**EXERCISE PROMPT**
Across the entries that follow, count the lines with the string "TEMP" and reply with that count alone.

Start of RECORDS FOR THE TASK

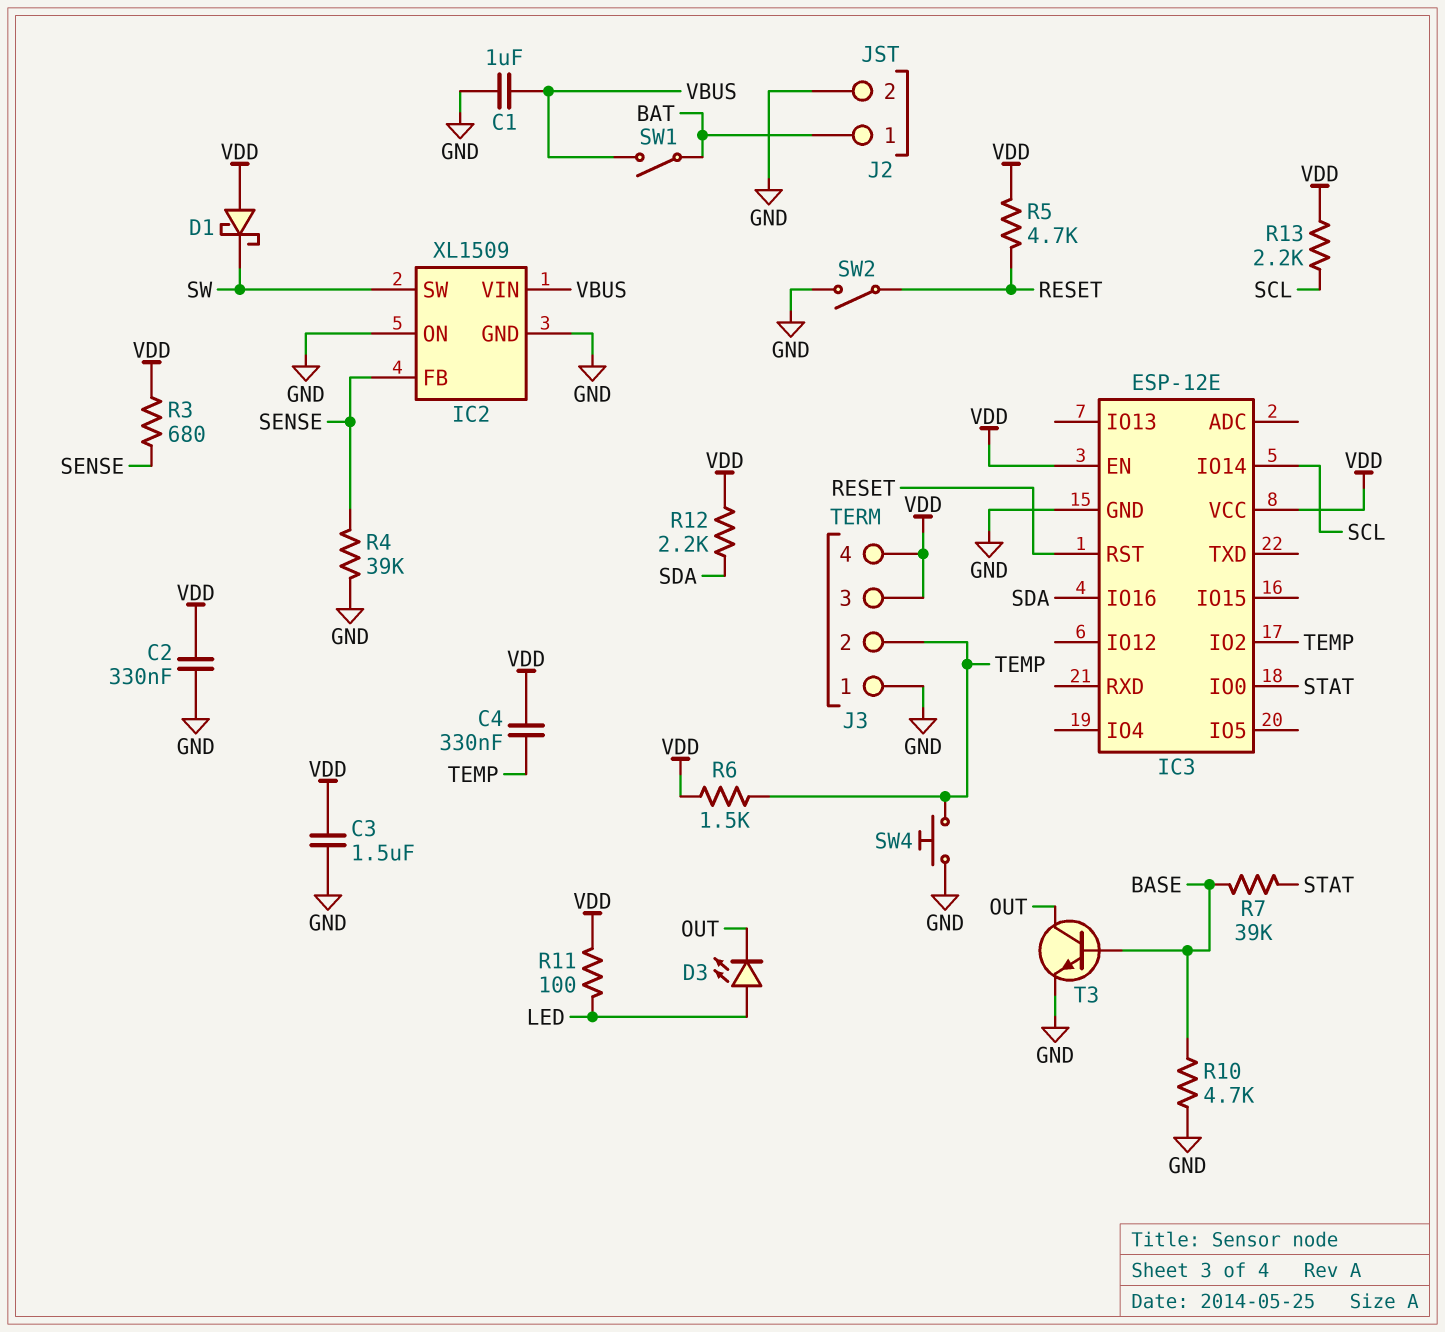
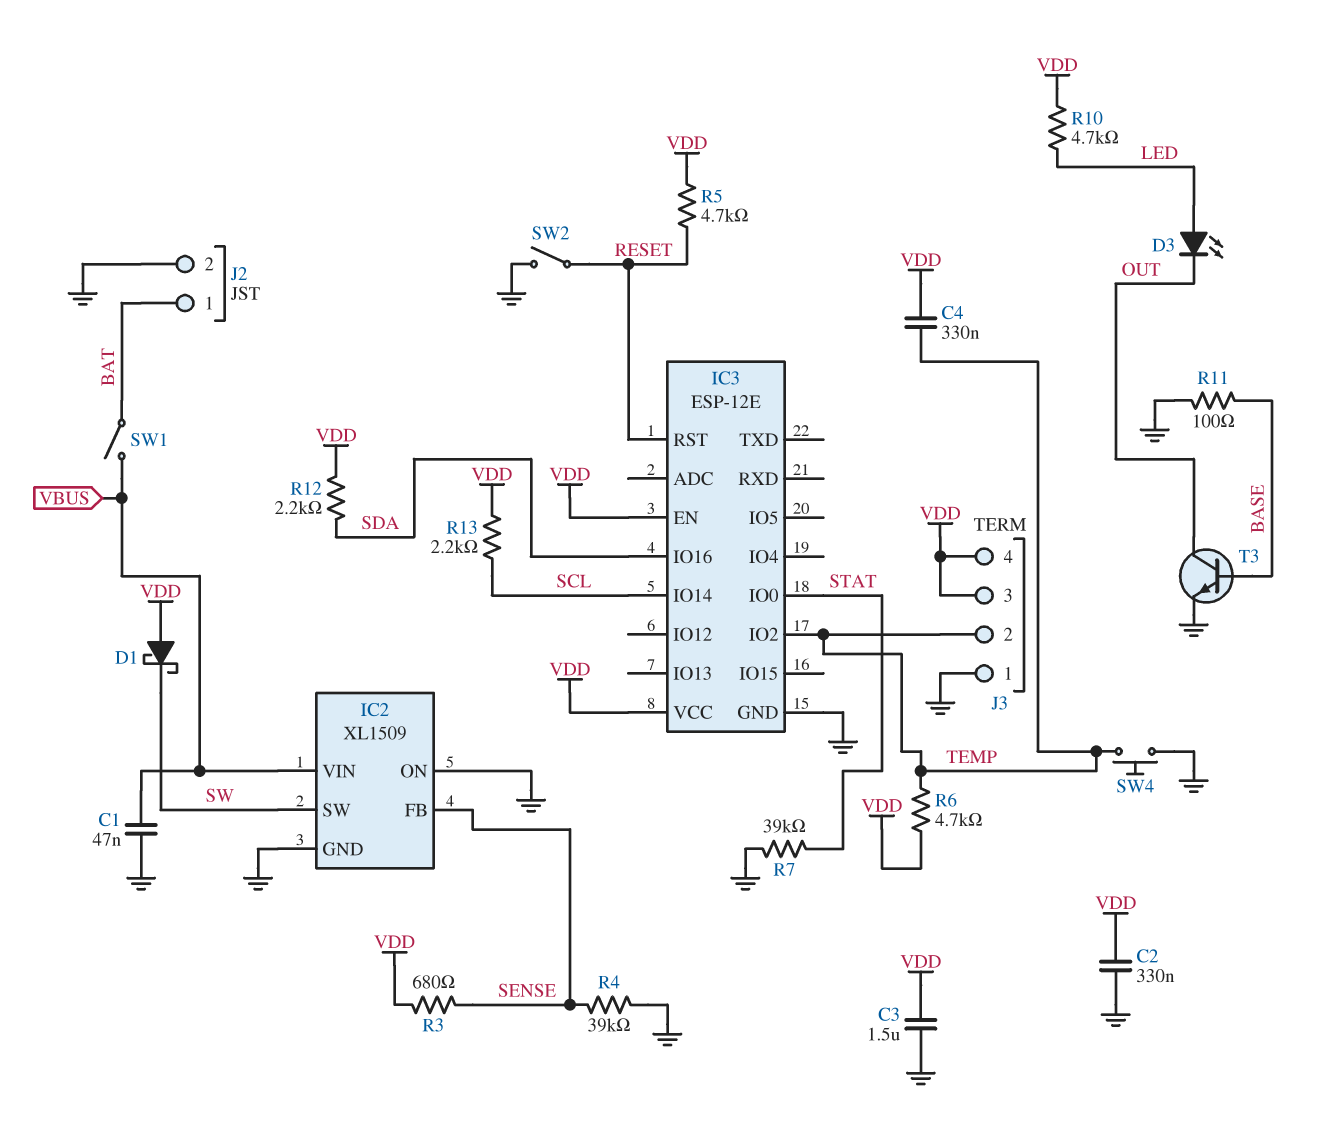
C1: 1uF (GND, VBUS) -> 47nF (GND, VBUS)
R6: 1.5k (TEMP, VDD) -> 4.7k (TEMP, VDD)
R7: 39k (BASE, STAT) -> 39k (GND, STAT)
R10: 4.7k (BASE, GND) -> 4.7k (LED, VDD)
R11: 100 (LED, VDD) -> 100 (BASE, GND)

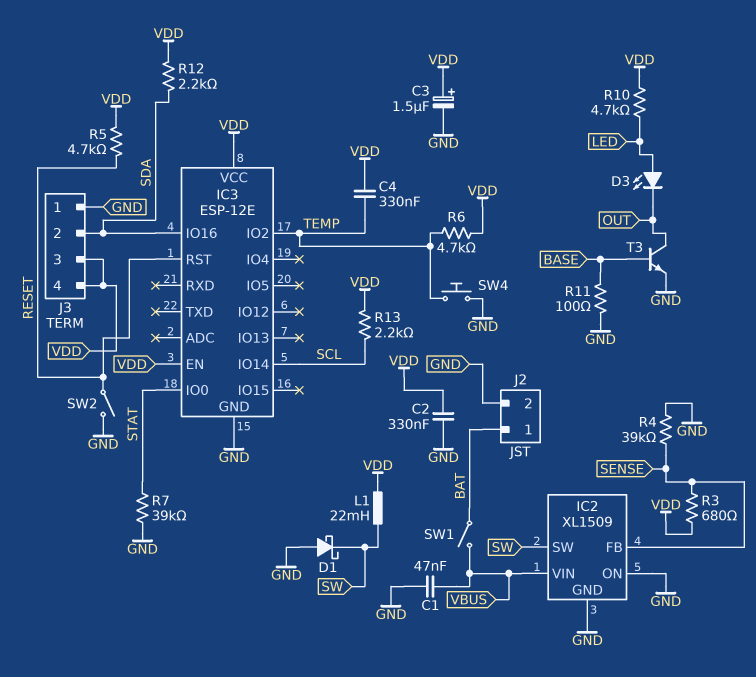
C3: 1.5uF (GND, VDD) -> 1.5uF (plus VDD, minus GND)
D1: schottky (A VDD, K SW) -> schottky (A GND, K SW)
J3 pin 2: TEMP -> SDA
L1: none -> 22mH (SW, VDD)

End of RECORDS FOR THE TASK

**RESULT OF THIS TASK**
2